Data shown START

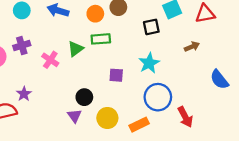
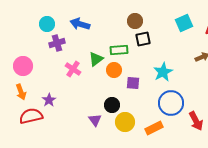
orange circle: (95, 14) -> (114, 70), moved
black square: (151, 27) -> (143, 39), moved
purple cross: (22, 46) -> (57, 43), moved
black circle: (84, 97) -> (112, 105), moved

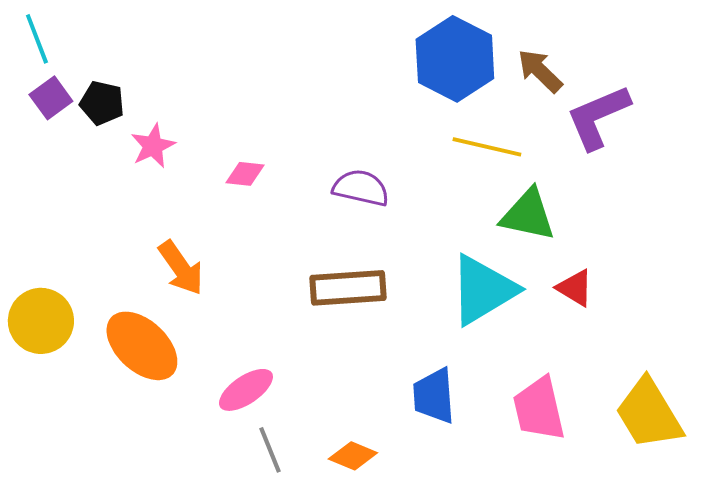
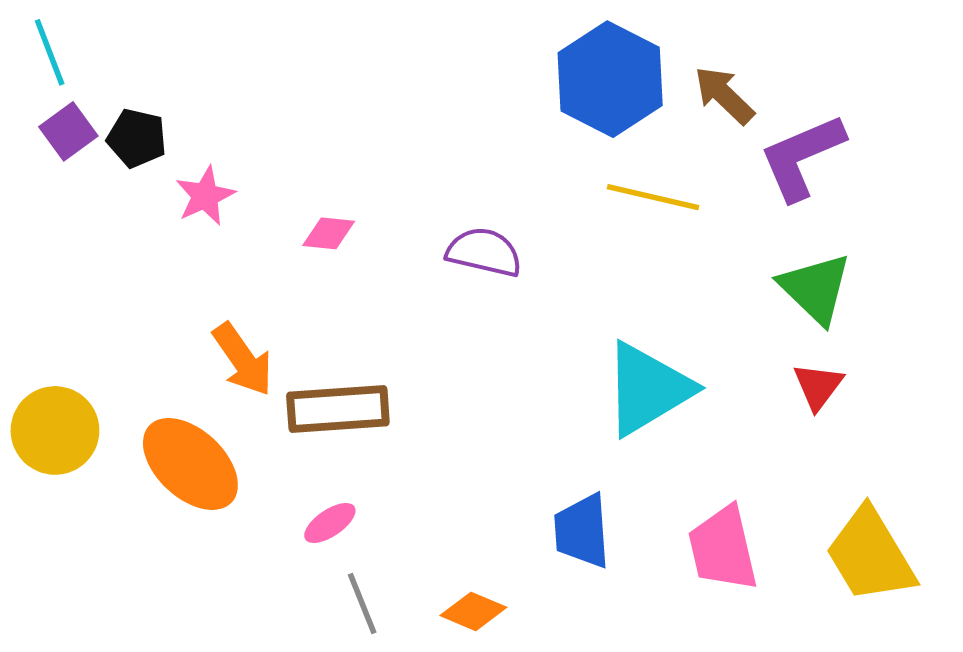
green triangle: (528, 215) -> (815, 288), moved, turned 32
brown rectangle: (348, 288) -> (338, 409), moved
red triangle: (575, 288) -> (818, 386), moved, turned 36
pink ellipse: (246, 390) -> (330, 523), size x0.7

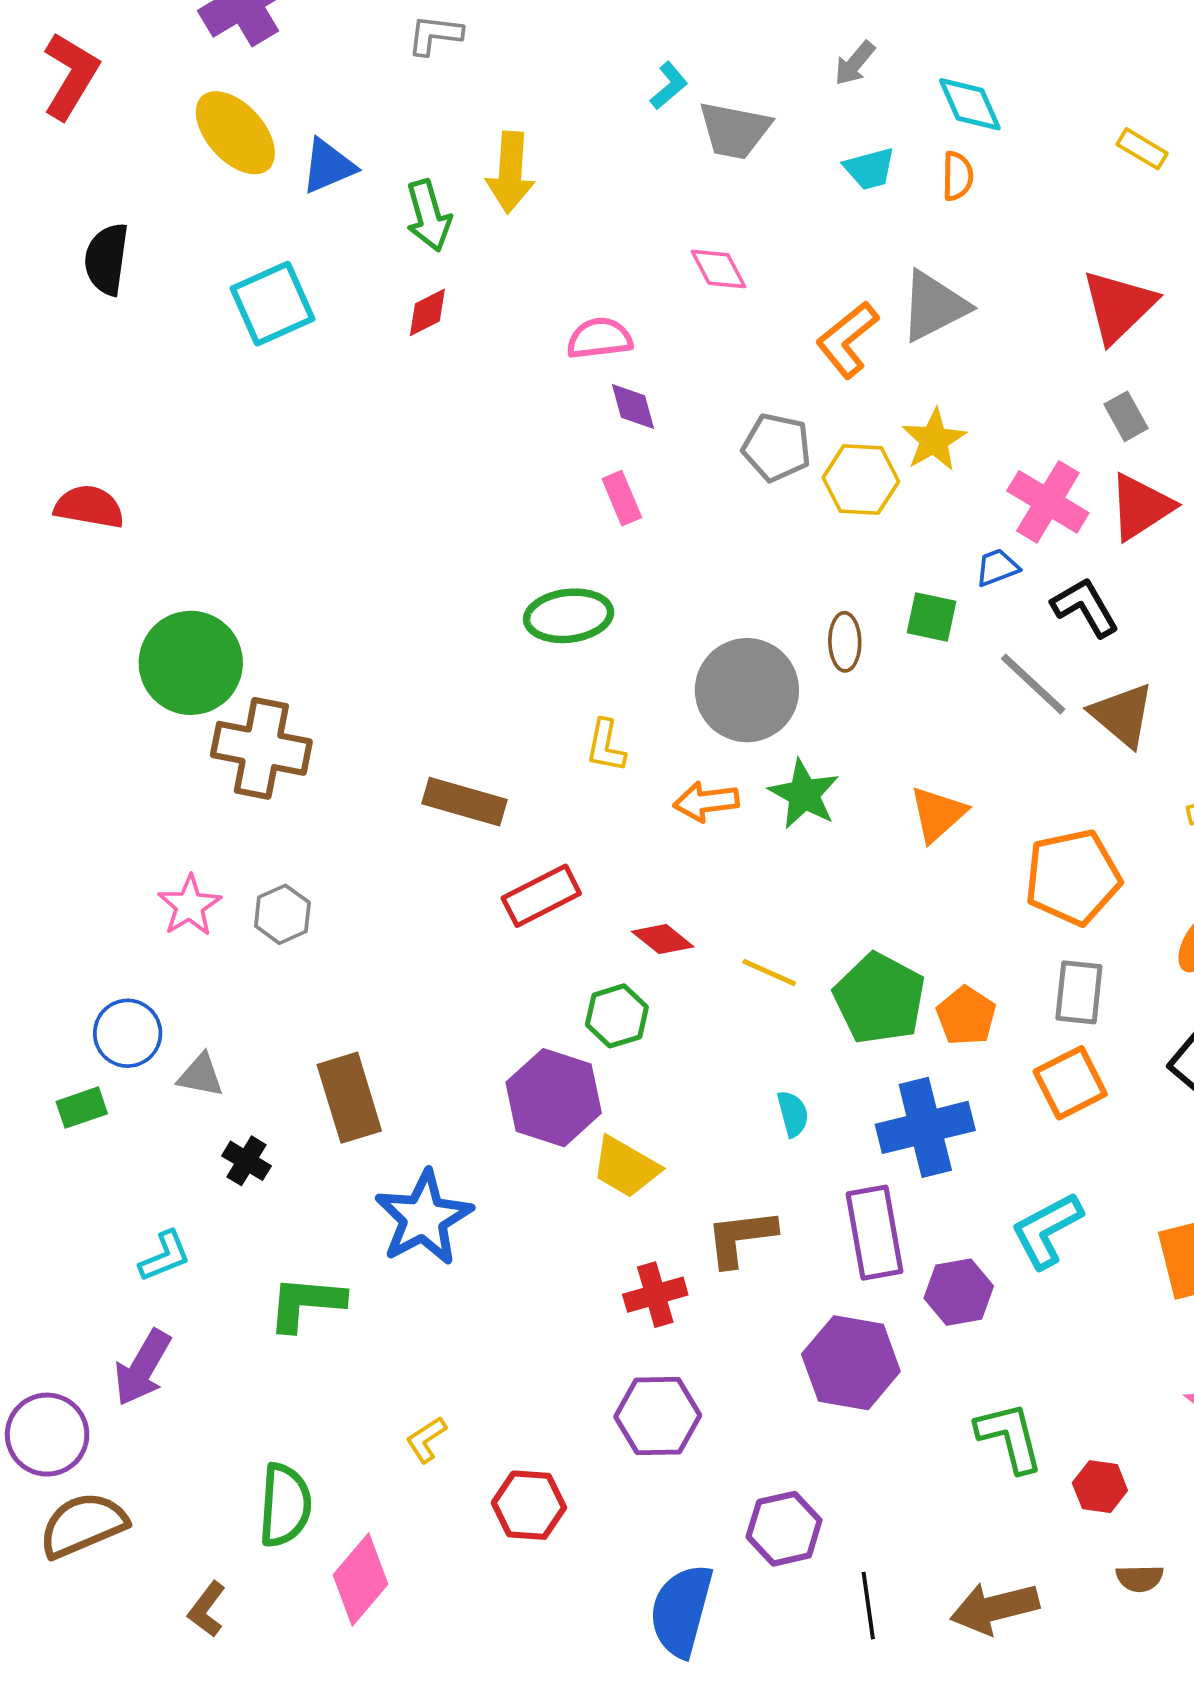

Data shown END

Task objective
Only an exact copy belongs in the answer: the lines from the one containing "brown rectangle: (348, 288)" through the end of the records, both ends included, minus the pictures.

Answer space
brown rectangle: (348, 288) -> (338, 409), moved
red triangle: (575, 288) -> (818, 386), moved, turned 36
pink ellipse: (246, 390) -> (330, 523), size x0.7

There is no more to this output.